The lines from the one holding "first_place: [663, 446]" to the end of the records below, exactly as written, are the only thing to return.

[Collection entries]
——————————

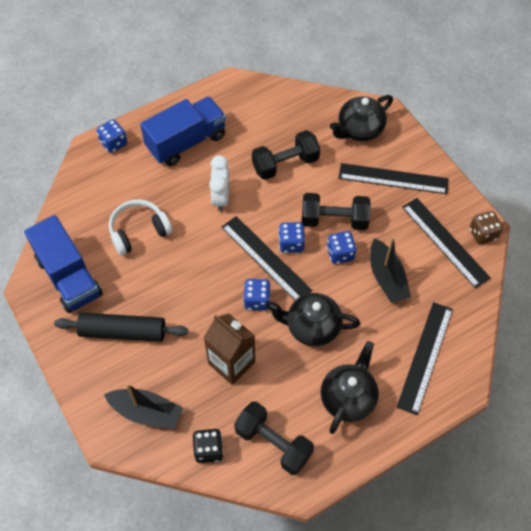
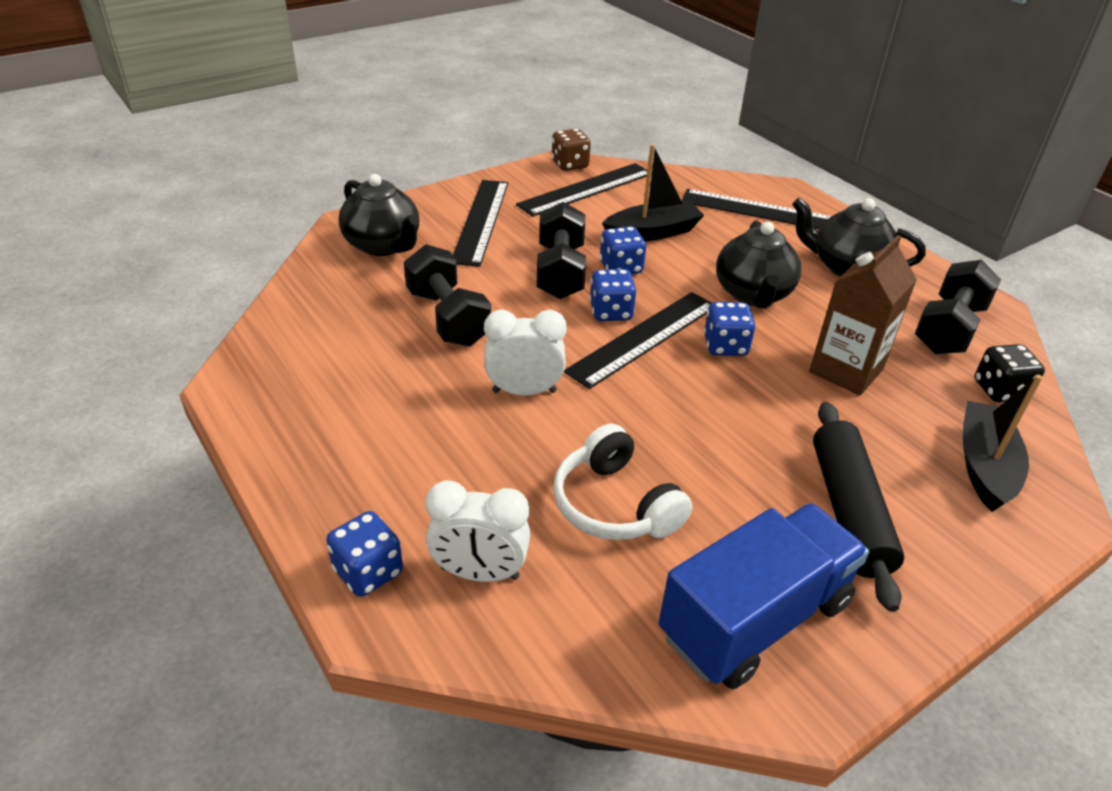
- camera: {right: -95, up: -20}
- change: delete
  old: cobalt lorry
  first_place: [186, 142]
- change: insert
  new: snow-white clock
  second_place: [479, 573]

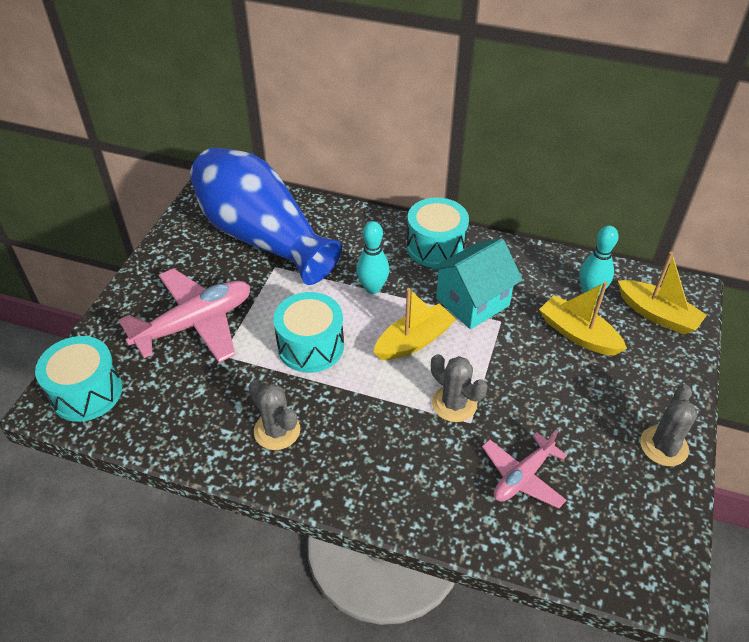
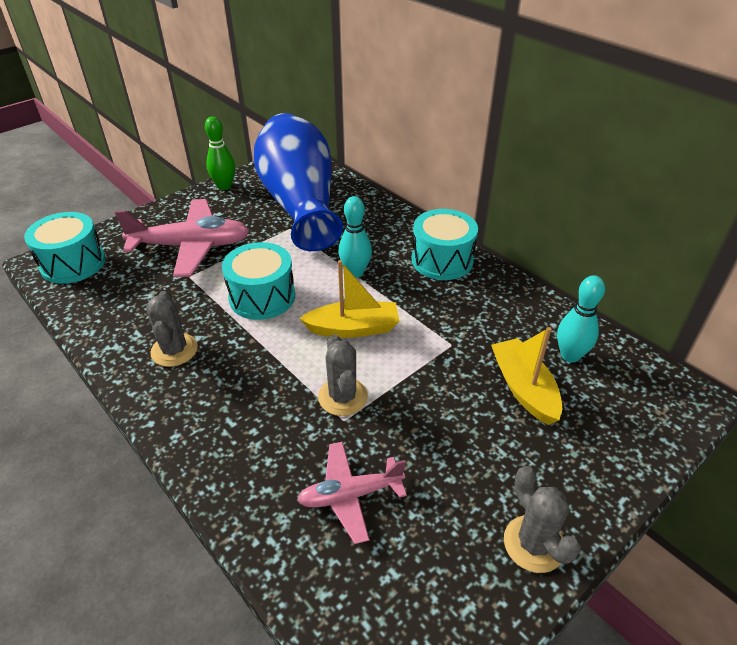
- camera: {right: 30, up: -5}
- change: delete
  old: teal cottage
  first_place: [472, 302]
- change: delete
  old: bright yellow boat
  first_place: [657, 314]
- change: insert
  new: leaf-green tenpin
  second_place: [224, 186]
- change: rotate
  old: gray prickly plant
  first_place: [663, 446]
  second_place: [534, 544]
  degrees: -75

——————————

ANSWER ::
  first_place: [663, 446]
  second_place: [534, 544]
  degrees: -75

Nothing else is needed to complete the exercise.